• **TASK DESCRIPTION**
Retype the records below exactly. Leave nothing out.

+ + + +

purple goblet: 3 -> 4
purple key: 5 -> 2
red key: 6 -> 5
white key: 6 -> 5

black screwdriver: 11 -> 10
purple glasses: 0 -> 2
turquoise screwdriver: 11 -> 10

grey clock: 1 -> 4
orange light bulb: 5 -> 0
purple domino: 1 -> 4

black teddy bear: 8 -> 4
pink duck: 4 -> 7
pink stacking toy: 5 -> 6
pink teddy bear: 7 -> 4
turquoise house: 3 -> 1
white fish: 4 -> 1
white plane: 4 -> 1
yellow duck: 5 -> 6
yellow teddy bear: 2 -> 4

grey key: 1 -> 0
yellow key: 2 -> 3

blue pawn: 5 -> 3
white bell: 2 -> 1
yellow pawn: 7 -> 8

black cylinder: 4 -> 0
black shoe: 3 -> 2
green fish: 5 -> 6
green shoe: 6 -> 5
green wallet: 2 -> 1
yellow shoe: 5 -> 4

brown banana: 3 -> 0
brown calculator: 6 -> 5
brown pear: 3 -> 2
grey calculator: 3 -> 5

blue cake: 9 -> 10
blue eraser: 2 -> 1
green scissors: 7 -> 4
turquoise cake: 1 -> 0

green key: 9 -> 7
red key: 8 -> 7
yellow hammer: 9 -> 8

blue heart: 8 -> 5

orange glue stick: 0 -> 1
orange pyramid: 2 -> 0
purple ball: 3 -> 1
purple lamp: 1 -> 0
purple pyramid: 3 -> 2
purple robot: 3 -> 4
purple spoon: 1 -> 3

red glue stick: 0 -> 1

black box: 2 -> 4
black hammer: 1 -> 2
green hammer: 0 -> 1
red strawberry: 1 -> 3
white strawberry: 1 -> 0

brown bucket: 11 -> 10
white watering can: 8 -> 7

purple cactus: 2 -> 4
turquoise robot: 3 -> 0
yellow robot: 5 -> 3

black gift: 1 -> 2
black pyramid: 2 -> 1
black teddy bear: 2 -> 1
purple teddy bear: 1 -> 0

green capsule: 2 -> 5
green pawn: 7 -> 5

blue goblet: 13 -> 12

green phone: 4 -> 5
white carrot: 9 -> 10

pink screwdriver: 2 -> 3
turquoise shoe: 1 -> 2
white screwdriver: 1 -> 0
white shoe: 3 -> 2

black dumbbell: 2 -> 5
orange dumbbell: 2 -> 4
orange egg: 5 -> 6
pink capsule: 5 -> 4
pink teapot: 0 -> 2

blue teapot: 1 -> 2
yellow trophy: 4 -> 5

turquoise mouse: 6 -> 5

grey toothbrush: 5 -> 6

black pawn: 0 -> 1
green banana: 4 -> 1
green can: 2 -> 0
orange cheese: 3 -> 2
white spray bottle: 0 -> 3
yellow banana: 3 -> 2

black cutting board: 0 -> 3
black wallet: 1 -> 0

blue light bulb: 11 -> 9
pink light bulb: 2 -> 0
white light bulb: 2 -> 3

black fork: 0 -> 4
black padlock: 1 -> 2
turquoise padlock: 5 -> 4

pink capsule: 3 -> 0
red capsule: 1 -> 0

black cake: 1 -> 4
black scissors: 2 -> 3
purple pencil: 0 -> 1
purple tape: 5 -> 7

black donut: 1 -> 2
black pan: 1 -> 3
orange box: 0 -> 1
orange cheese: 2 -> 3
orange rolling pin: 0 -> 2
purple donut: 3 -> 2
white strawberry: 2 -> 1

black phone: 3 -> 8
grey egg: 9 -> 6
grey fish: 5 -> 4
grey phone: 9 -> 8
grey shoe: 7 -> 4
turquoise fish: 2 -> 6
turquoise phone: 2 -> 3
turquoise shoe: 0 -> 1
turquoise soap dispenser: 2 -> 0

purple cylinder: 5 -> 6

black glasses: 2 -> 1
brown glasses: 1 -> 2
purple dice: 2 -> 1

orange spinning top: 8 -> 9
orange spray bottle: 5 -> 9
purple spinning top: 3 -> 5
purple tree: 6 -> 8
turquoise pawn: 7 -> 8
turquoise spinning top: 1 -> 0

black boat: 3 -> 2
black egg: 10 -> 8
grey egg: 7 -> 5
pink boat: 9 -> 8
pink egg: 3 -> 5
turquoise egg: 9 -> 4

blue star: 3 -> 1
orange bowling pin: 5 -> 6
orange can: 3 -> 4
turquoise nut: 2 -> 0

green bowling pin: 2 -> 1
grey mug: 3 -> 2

+ + + +

• **WRITTEN RESPONSE**
purple goblet: 3 -> 4
purple key: 5 -> 2
red key: 6 -> 5
white key: 6 -> 5

black screwdriver: 11 -> 10
purple glasses: 0 -> 2
turquoise screwdriver: 11 -> 10

grey clock: 1 -> 4
orange light bulb: 5 -> 0
purple domino: 1 -> 4

black teddy bear: 8 -> 4
pink duck: 4 -> 7
pink stacking toy: 5 -> 6
pink teddy bear: 7 -> 4
turquoise house: 3 -> 1
white fish: 4 -> 1
white plane: 4 -> 1
yellow duck: 5 -> 6
yellow teddy bear: 2 -> 4

grey key: 1 -> 0
yellow key: 2 -> 3

blue pawn: 5 -> 3
white bell: 2 -> 1
yellow pawn: 7 -> 8

black cylinder: 4 -> 0
black shoe: 3 -> 2
green fish: 5 -> 6
green shoe: 6 -> 5
green wallet: 2 -> 1
yellow shoe: 5 -> 4

brown banana: 3 -> 0
brown calculator: 6 -> 5
brown pear: 3 -> 2
grey calculator: 3 -> 5

blue cake: 9 -> 10
blue eraser: 2 -> 1
green scissors: 7 -> 4
turquoise cake: 1 -> 0

green key: 9 -> 7
red key: 8 -> 7
yellow hammer: 9 -> 8

blue heart: 8 -> 5

orange glue stick: 0 -> 1
orange pyramid: 2 -> 0
purple ball: 3 -> 1
purple lamp: 1 -> 0
purple pyramid: 3 -> 2
purple robot: 3 -> 4
purple spoon: 1 -> 3

red glue stick: 0 -> 1

black box: 2 -> 4
black hammer: 1 -> 2
green hammer: 0 -> 1
red strawberry: 1 -> 3
white strawberry: 1 -> 0

brown bucket: 11 -> 10
white watering can: 8 -> 7

purple cactus: 2 -> 4
turquoise robot: 3 -> 0
yellow robot: 5 -> 3

black gift: 1 -> 2
black pyramid: 2 -> 1
black teddy bear: 2 -> 1
purple teddy bear: 1 -> 0

green capsule: 2 -> 5
green pawn: 7 -> 5

blue goblet: 13 -> 12

green phone: 4 -> 5
white carrot: 9 -> 10

pink screwdriver: 2 -> 3
turquoise shoe: 1 -> 2
white screwdriver: 1 -> 0
white shoe: 3 -> 2

black dumbbell: 2 -> 5
orange dumbbell: 2 -> 4
orange egg: 5 -> 6
pink capsule: 5 -> 4
pink teapot: 0 -> 2

blue teapot: 1 -> 2
yellow trophy: 4 -> 5

turquoise mouse: 6 -> 5

grey toothbrush: 5 -> 6

black pawn: 0 -> 1
green banana: 4 -> 1
green can: 2 -> 0
orange cheese: 3 -> 2
white spray bottle: 0 -> 3
yellow banana: 3 -> 2

black cutting board: 0 -> 3
black wallet: 1 -> 0

blue light bulb: 11 -> 9
pink light bulb: 2 -> 0
white light bulb: 2 -> 3

black fork: 0 -> 4
black padlock: 1 -> 2
turquoise padlock: 5 -> 4

pink capsule: 3 -> 0
red capsule: 1 -> 0

black cake: 1 -> 4
black scissors: 2 -> 3
purple pencil: 0 -> 1
purple tape: 5 -> 7

black donut: 1 -> 2
black pan: 1 -> 3
orange box: 0 -> 1
orange cheese: 2 -> 3
orange rolling pin: 0 -> 2
purple donut: 3 -> 2
white strawberry: 2 -> 1

black phone: 3 -> 8
grey egg: 9 -> 6
grey fish: 5 -> 4
grey phone: 9 -> 8
grey shoe: 7 -> 4
turquoise fish: 2 -> 6
turquoise phone: 2 -> 3
turquoise shoe: 0 -> 1
turquoise soap dispenser: 2 -> 0

purple cylinder: 5 -> 6

black glasses: 2 -> 1
brown glasses: 1 -> 2
purple dice: 2 -> 1

orange spinning top: 8 -> 9
orange spray bottle: 5 -> 9
purple spinning top: 3 -> 5
purple tree: 6 -> 8
turquoise pawn: 7 -> 8
turquoise spinning top: 1 -> 0

black boat: 3 -> 2
black egg: 10 -> 8
grey egg: 7 -> 5
pink boat: 9 -> 8
pink egg: 3 -> 5
turquoise egg: 9 -> 4

blue star: 3 -> 1
orange bowling pin: 5 -> 6
orange can: 3 -> 4
turquoise nut: 2 -> 0

green bowling pin: 2 -> 1
grey mug: 3 -> 2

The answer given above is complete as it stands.